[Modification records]
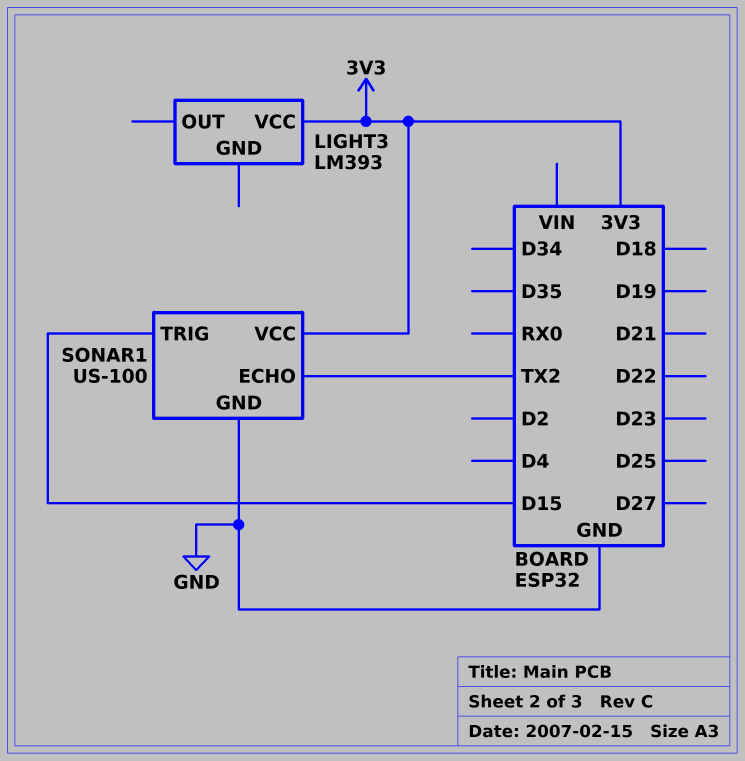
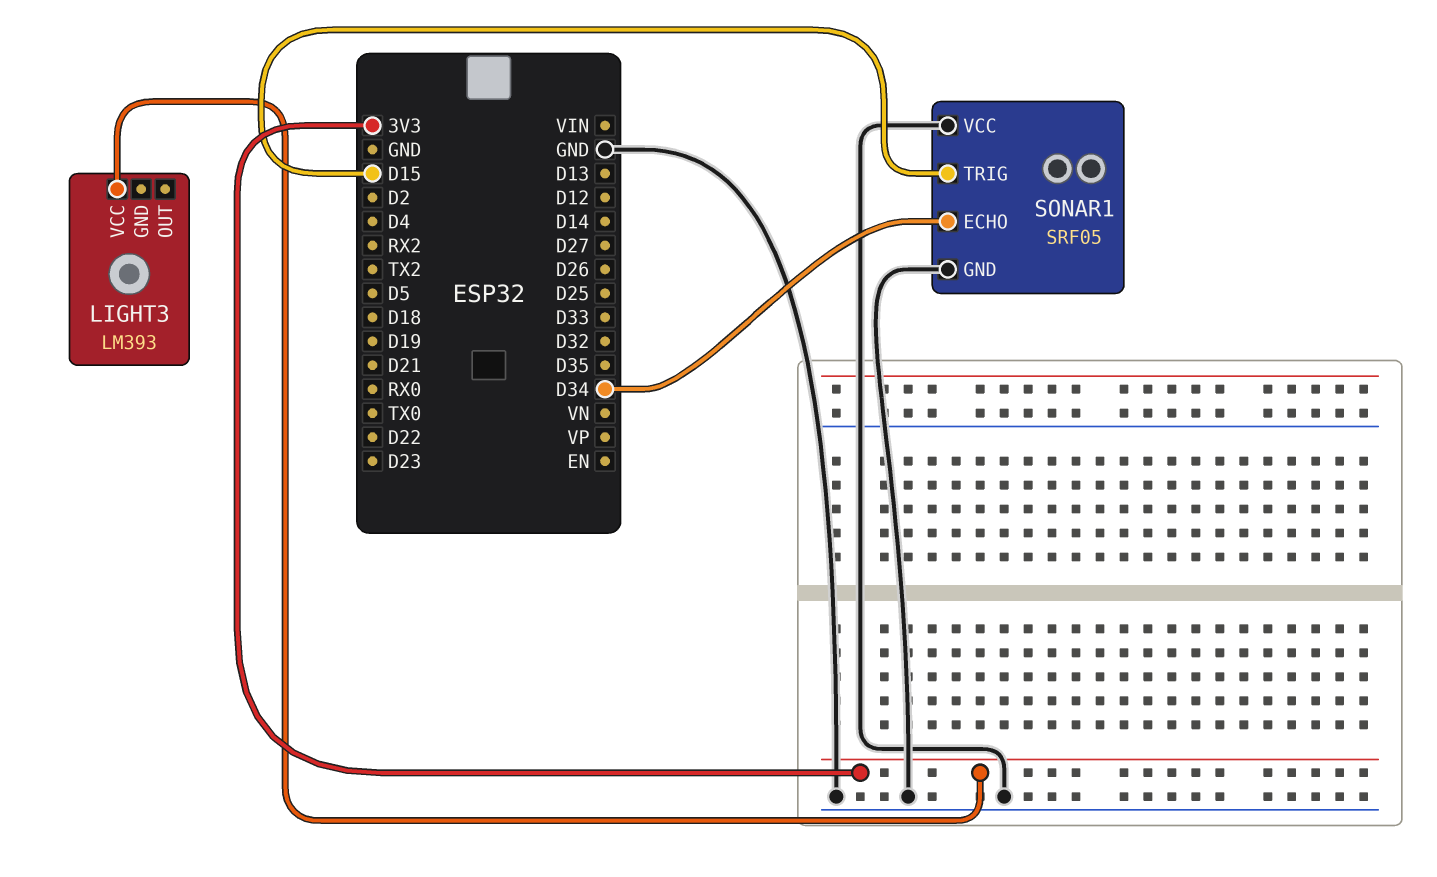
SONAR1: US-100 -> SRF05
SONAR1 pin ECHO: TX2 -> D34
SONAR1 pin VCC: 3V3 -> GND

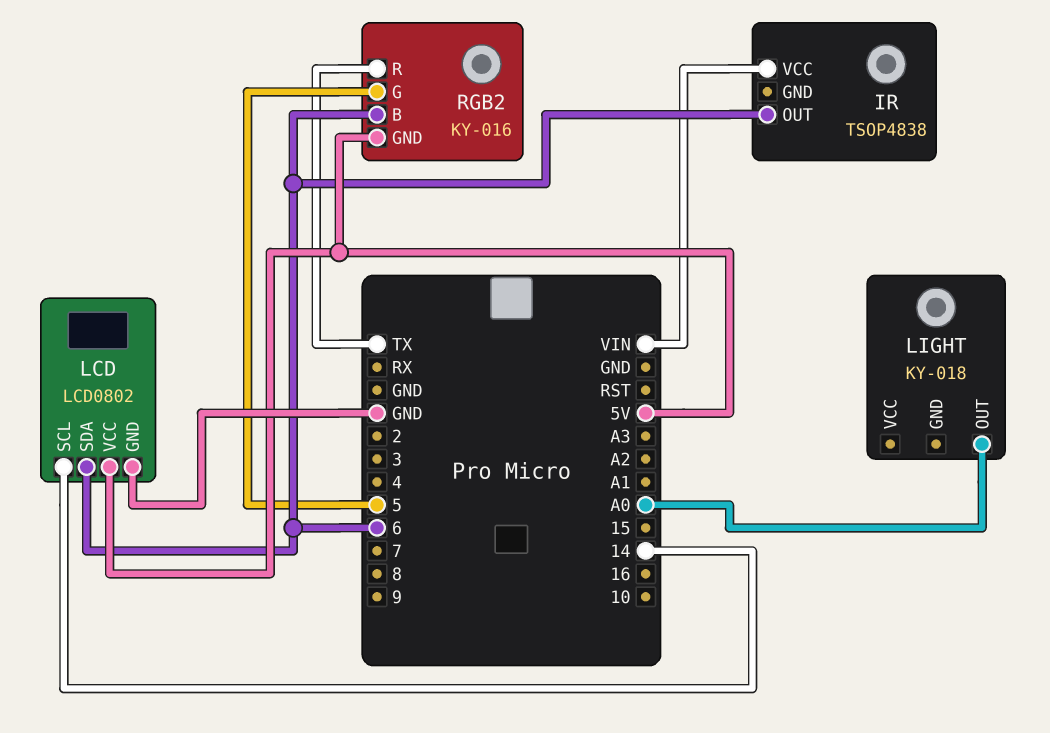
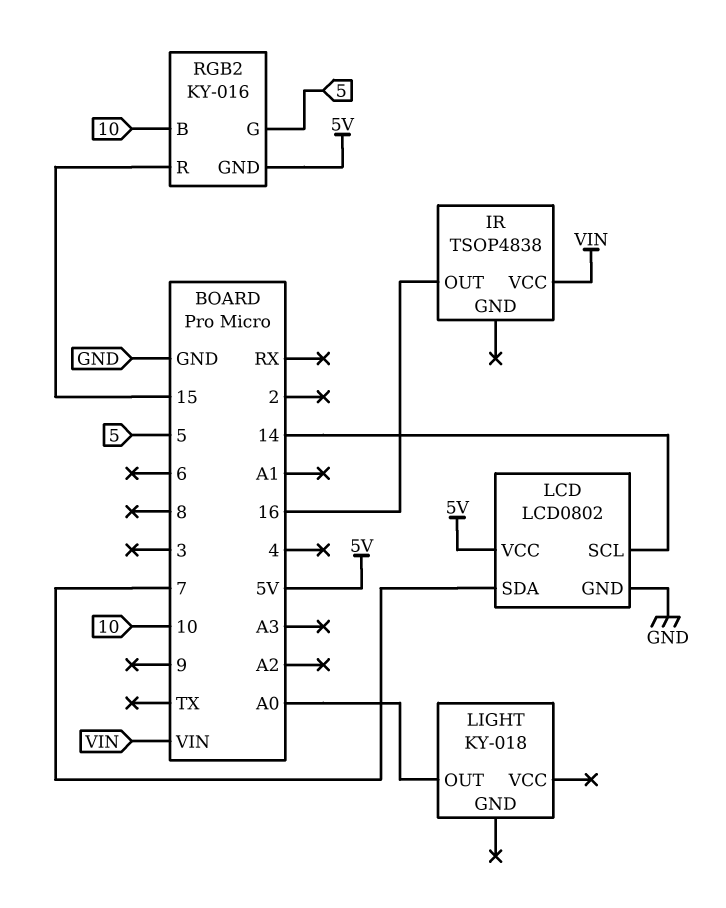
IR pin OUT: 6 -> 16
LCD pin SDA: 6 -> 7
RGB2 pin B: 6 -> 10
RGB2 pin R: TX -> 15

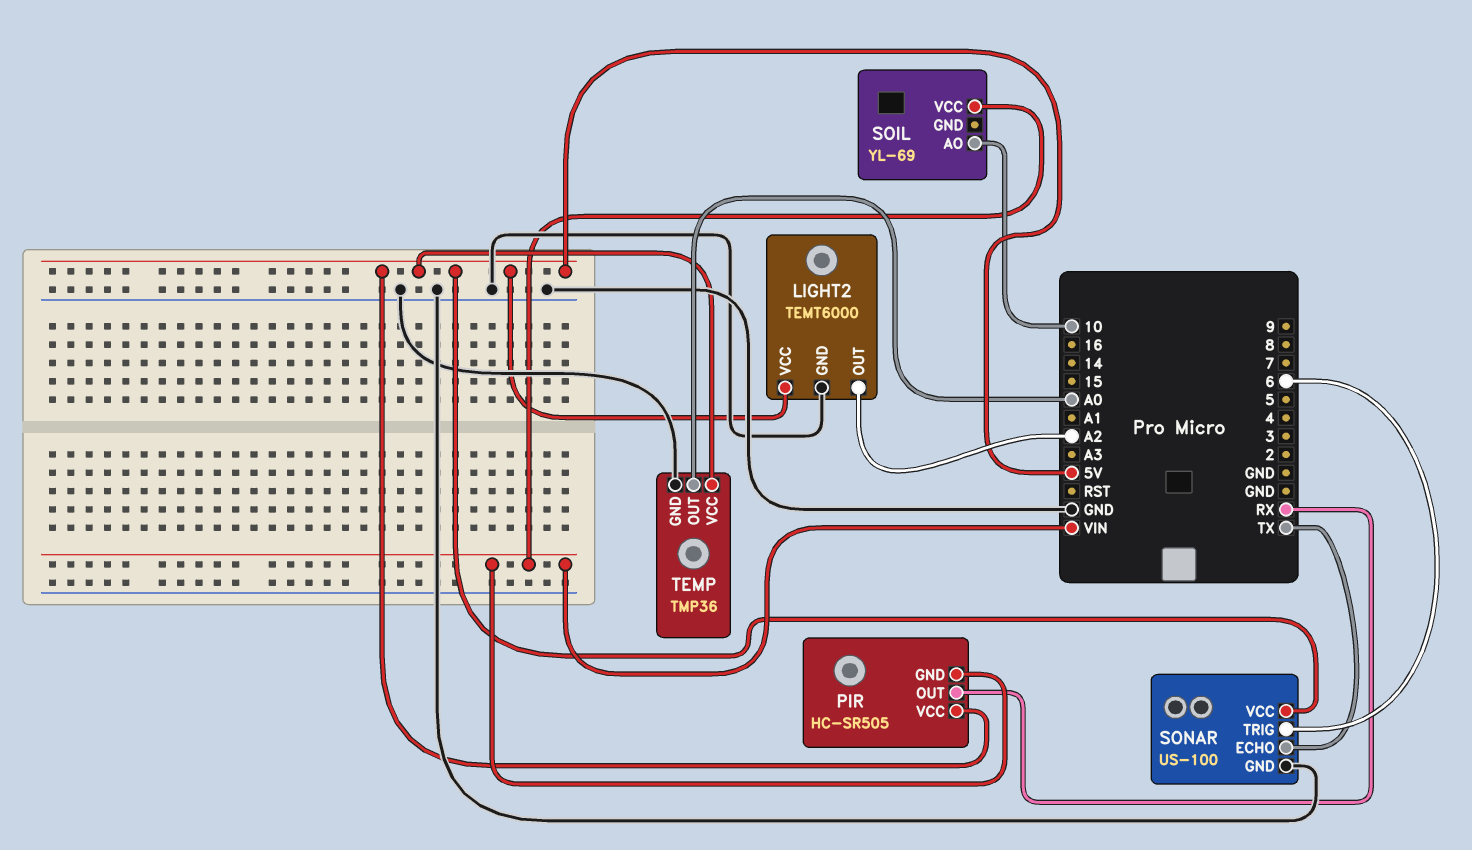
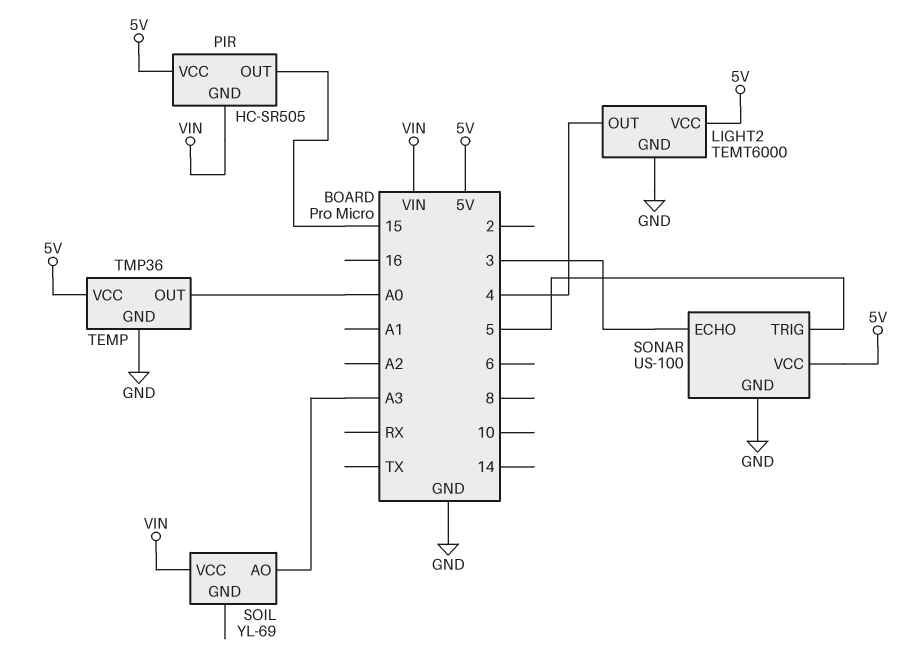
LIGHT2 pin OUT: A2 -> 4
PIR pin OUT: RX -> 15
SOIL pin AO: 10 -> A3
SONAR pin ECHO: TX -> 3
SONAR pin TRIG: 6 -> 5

• **What is expected**
For the entries above, count the lines that contain the string "ECHO", and state that number without further comment.

• **Solved exercise**
2